### YOUR GOAL
Read the data below. Every line holding the string "purple" must be copied.

[Object transformation records]

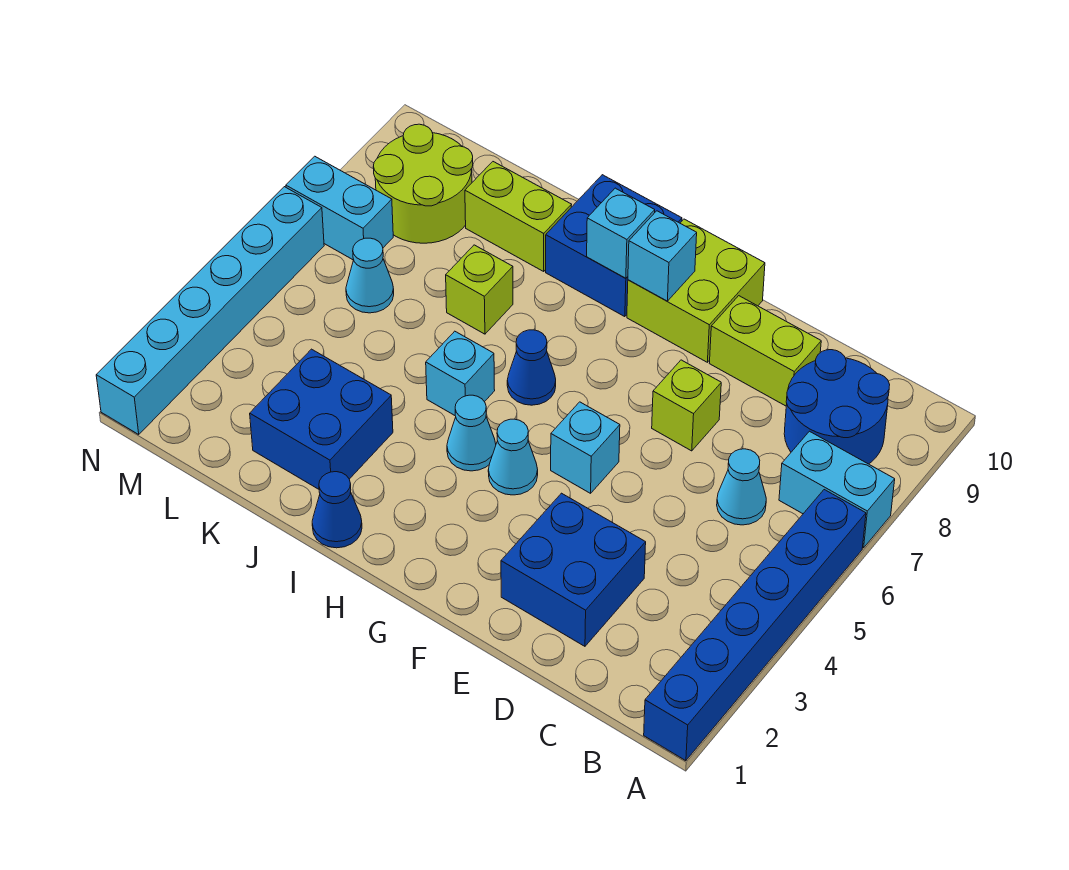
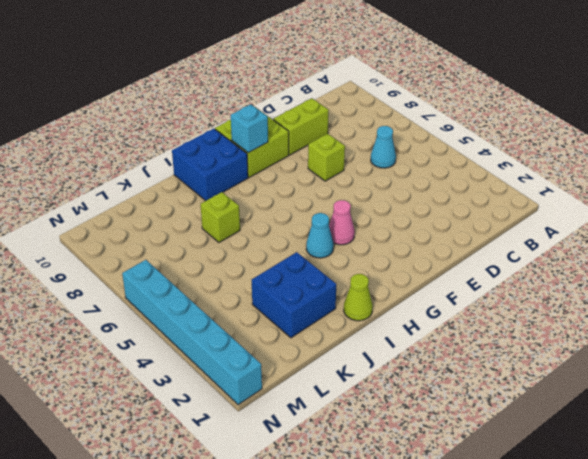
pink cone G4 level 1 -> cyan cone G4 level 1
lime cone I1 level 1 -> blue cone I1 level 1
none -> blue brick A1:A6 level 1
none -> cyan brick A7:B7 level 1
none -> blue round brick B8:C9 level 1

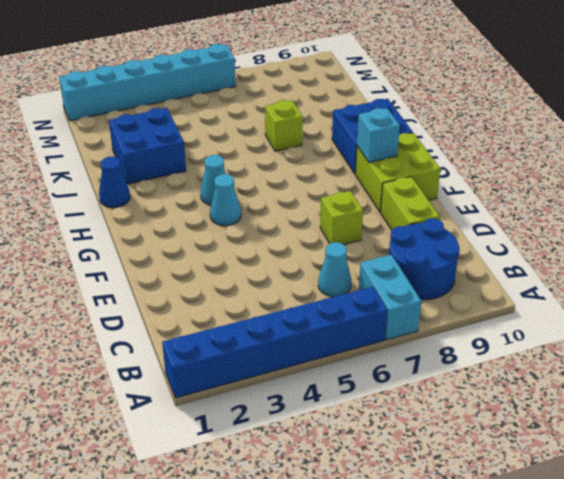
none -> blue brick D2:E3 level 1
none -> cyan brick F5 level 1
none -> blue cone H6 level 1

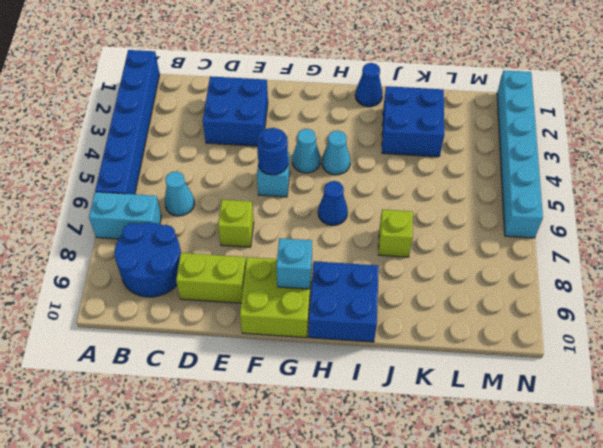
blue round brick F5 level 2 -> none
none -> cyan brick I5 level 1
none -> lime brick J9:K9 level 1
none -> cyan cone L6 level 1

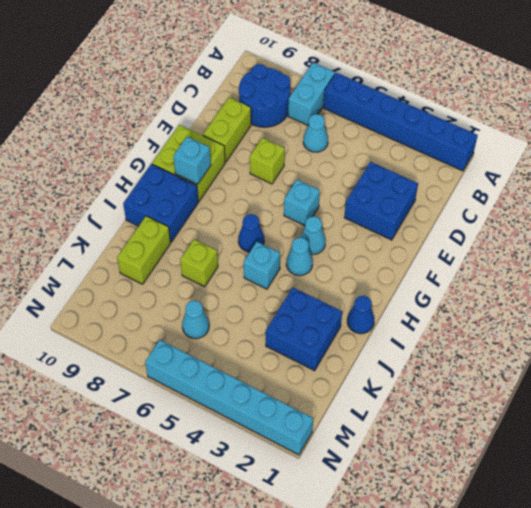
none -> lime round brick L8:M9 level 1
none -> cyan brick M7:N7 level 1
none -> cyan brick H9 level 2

---

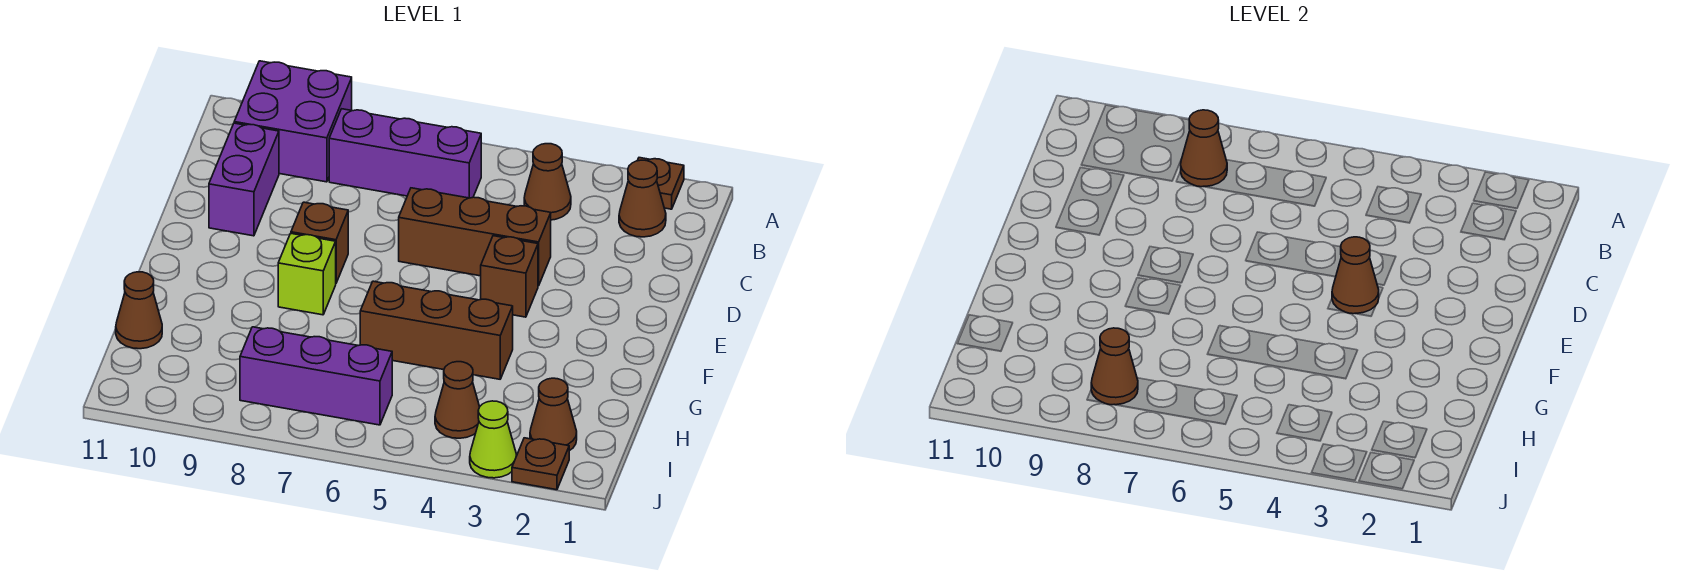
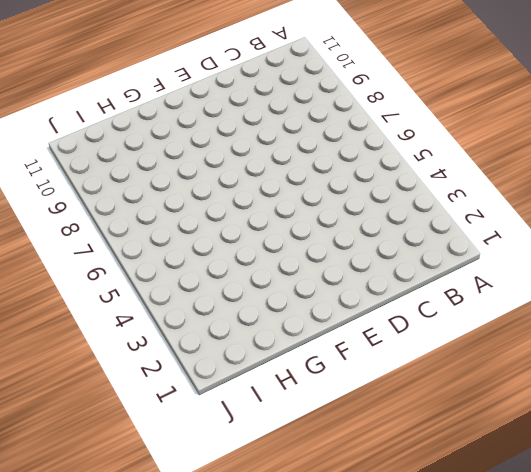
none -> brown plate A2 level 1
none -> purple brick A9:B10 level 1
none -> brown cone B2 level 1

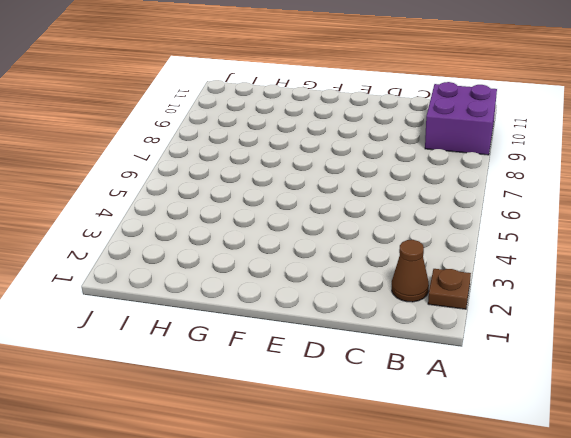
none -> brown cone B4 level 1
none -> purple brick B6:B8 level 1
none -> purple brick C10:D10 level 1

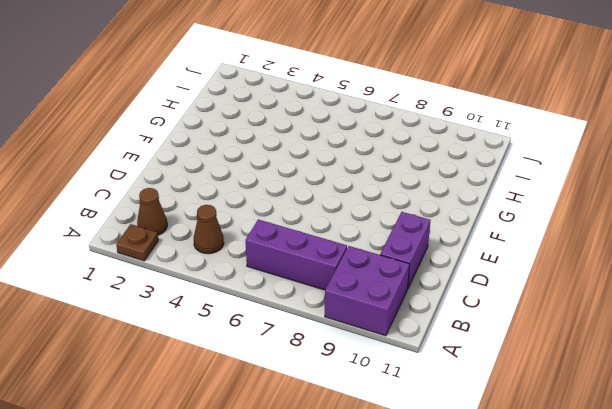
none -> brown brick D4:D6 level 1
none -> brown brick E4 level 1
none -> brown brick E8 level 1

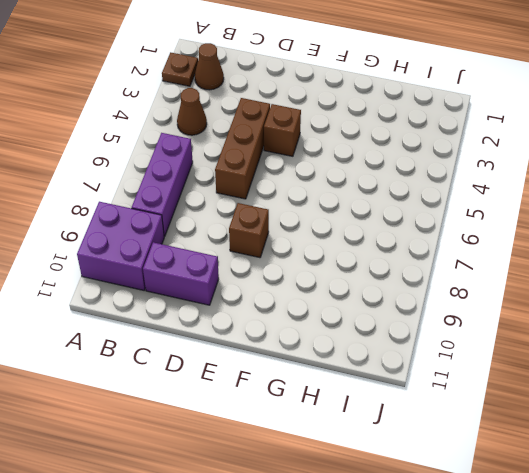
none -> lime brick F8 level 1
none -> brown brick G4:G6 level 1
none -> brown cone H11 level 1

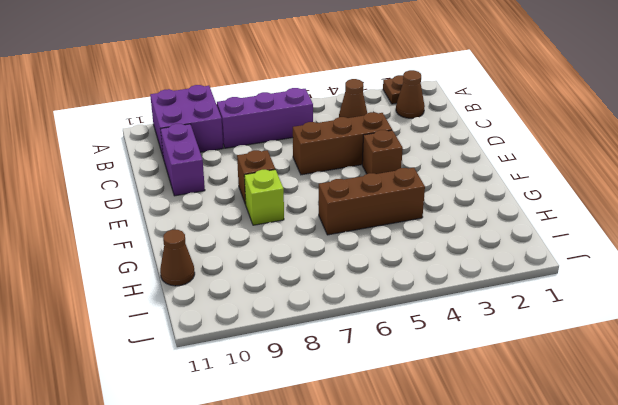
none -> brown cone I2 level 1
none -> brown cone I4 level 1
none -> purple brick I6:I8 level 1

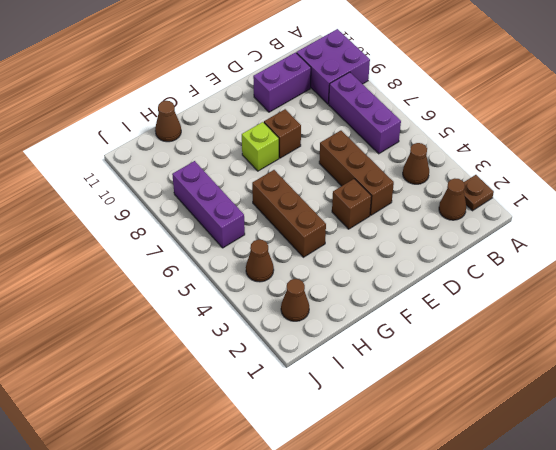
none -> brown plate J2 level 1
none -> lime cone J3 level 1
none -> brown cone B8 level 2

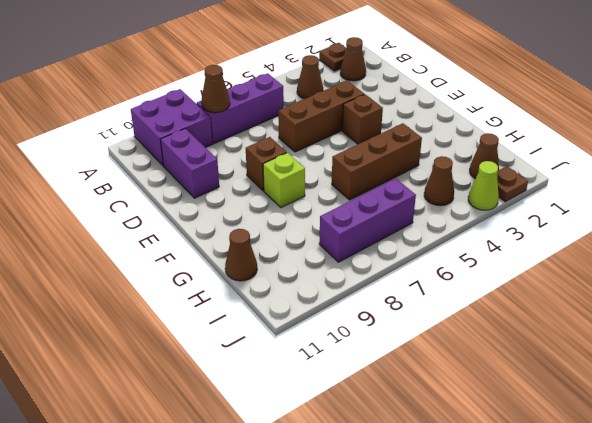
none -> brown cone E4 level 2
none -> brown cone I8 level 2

### TASK RESULT
none -> purple brick A9:B10 level 1
none -> purple brick B6:B8 level 1
none -> purple brick C10:D10 level 1
none -> purple brick I6:I8 level 1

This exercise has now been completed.